> _EXCERPTED RECORDS_:

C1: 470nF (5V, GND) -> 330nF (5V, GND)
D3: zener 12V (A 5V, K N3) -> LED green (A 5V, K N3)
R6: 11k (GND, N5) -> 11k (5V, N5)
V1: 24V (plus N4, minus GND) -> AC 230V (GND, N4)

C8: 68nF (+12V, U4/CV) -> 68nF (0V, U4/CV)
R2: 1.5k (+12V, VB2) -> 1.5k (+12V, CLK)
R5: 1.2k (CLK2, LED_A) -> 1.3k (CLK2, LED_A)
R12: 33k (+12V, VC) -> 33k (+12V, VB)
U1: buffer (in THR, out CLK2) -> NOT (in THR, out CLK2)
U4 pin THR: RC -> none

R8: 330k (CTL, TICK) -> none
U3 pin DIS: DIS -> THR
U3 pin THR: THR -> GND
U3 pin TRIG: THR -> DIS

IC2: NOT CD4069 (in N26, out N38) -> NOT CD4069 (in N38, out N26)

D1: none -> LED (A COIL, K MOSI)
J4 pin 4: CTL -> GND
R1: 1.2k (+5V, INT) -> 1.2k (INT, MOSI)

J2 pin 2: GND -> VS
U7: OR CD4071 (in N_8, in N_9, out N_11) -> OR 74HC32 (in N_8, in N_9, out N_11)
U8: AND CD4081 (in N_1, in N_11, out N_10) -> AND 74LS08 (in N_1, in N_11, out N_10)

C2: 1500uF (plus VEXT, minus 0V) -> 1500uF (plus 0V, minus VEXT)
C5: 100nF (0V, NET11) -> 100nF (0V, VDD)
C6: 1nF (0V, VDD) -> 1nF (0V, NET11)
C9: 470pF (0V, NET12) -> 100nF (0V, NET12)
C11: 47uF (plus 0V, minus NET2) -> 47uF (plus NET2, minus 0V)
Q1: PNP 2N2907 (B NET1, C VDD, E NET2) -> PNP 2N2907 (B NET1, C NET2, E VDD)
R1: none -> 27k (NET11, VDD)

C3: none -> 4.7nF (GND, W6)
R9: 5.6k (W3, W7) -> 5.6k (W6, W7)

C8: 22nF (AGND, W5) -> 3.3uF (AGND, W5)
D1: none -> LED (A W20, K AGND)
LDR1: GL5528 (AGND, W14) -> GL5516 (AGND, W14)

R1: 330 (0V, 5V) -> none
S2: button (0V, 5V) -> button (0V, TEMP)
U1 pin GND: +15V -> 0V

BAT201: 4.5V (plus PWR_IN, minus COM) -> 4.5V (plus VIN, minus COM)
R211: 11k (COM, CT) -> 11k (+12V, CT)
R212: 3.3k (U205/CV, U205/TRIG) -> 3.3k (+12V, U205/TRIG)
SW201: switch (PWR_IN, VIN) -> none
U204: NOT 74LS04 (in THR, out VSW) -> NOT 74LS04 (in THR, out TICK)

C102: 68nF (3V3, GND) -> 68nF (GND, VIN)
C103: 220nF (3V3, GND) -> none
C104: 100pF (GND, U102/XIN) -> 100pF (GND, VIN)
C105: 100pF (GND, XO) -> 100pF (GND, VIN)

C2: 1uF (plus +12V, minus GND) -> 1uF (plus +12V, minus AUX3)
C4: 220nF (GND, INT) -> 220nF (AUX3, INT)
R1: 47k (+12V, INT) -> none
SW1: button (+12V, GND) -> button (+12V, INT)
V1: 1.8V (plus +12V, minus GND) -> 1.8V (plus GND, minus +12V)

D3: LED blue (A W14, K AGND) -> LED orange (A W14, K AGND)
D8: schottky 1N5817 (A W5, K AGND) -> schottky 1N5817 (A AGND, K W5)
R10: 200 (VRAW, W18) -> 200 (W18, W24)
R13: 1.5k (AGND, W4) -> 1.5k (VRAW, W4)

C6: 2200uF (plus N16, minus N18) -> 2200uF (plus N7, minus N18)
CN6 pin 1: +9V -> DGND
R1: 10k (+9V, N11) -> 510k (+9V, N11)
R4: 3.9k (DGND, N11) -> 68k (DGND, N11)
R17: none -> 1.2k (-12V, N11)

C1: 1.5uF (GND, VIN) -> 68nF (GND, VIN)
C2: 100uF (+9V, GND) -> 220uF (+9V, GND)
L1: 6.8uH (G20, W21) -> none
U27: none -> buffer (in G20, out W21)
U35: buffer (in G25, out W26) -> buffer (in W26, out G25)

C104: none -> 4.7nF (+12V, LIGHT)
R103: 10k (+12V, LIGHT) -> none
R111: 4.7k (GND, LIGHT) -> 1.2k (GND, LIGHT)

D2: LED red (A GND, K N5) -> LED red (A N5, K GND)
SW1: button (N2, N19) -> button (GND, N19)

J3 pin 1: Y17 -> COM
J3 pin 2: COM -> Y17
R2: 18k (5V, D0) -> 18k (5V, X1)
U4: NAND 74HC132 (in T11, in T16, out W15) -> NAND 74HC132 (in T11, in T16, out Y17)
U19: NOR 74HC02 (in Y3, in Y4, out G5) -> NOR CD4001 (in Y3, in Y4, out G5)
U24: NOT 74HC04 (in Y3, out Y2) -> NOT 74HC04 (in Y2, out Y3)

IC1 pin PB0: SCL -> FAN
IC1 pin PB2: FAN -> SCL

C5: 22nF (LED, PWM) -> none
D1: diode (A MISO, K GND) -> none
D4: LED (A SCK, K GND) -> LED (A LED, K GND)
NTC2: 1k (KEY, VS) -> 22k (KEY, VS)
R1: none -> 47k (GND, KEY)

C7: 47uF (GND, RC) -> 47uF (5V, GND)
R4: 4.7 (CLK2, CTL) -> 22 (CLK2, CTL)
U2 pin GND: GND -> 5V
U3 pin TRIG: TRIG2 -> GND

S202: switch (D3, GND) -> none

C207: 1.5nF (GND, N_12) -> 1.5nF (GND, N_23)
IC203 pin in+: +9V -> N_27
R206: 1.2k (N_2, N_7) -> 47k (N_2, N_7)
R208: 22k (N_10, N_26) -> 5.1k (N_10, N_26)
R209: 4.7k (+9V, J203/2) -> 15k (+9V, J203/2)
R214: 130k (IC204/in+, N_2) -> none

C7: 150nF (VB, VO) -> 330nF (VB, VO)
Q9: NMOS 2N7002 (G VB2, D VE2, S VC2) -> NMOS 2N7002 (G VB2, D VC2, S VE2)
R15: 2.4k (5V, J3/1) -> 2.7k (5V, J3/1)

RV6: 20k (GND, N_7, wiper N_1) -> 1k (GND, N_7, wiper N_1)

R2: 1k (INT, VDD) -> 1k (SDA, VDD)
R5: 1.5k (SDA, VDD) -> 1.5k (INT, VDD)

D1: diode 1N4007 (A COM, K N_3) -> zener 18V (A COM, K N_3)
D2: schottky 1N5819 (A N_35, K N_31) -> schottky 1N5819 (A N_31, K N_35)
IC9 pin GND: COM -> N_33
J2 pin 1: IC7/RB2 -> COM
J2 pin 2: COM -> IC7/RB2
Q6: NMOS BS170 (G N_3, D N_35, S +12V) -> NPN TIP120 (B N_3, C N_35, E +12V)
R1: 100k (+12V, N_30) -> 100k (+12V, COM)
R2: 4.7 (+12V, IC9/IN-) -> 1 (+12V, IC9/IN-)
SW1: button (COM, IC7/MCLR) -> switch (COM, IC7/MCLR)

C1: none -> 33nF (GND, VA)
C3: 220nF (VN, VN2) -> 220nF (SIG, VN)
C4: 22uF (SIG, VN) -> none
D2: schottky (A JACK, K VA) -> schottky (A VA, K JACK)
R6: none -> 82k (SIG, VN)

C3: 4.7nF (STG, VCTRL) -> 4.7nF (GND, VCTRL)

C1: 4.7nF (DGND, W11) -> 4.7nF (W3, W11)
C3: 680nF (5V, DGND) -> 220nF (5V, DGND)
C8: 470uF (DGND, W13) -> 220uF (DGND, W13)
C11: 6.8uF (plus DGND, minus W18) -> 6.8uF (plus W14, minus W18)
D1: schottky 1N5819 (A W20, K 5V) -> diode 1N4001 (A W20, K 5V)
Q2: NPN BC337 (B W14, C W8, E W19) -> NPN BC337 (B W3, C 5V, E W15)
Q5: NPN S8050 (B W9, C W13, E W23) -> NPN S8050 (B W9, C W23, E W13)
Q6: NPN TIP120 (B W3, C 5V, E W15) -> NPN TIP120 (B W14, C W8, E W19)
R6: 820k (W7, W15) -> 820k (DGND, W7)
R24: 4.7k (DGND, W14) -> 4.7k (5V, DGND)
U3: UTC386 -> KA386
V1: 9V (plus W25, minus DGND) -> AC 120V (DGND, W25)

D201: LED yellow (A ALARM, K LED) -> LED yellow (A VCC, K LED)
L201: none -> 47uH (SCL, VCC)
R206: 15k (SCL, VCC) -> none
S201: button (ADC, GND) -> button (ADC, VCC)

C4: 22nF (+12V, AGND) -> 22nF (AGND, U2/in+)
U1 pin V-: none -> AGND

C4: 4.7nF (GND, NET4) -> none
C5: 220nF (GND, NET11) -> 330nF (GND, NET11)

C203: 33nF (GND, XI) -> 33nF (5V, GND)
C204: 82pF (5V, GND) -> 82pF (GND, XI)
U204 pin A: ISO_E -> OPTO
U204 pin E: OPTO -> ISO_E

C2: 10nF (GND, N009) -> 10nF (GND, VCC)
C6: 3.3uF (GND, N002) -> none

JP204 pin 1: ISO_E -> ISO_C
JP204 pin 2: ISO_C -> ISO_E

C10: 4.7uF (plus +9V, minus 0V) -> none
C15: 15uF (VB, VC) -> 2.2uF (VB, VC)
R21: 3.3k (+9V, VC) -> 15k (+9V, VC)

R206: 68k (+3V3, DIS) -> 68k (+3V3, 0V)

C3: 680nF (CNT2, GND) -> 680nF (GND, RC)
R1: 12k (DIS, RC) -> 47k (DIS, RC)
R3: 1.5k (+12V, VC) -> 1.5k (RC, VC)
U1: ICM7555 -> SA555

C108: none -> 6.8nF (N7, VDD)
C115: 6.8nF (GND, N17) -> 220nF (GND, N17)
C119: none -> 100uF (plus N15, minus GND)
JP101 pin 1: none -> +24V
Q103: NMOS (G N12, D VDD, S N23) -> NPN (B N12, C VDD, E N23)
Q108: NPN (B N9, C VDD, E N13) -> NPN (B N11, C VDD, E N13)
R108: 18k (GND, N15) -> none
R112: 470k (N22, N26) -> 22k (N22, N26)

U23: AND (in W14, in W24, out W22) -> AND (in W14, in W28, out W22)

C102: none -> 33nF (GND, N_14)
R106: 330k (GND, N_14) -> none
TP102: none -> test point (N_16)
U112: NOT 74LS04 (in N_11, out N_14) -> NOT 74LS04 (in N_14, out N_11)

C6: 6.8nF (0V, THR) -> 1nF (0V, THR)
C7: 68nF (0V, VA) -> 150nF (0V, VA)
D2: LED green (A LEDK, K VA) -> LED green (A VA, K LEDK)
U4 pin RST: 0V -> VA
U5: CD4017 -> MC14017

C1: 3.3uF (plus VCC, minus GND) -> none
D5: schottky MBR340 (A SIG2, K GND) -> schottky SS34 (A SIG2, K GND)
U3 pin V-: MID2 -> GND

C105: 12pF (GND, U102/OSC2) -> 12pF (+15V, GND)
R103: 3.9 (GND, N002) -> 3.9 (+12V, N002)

> _AIM OF THE EXERCISE_:
Only lines that hold the string "AGND" belong in the answer, so copy every one of them from the records.

> _RESPONSE FOR THIS EXERCISE_:
C8: 22nF (AGND, W5) -> 3.3uF (AGND, W5)
D1: none -> LED (A W20, K AGND)
LDR1: GL5528 (AGND, W14) -> GL5516 (AGND, W14)
D3: LED blue (A W14, K AGND) -> LED orange (A W14, K AGND)
D8: schottky 1N5817 (A W5, K AGND) -> schottky 1N5817 (A AGND, K W5)
R13: 1.5k (AGND, W4) -> 1.5k (VRAW, W4)
C4: 22nF (+12V, AGND) -> 22nF (AGND, U2/in+)
U1 pin V-: none -> AGND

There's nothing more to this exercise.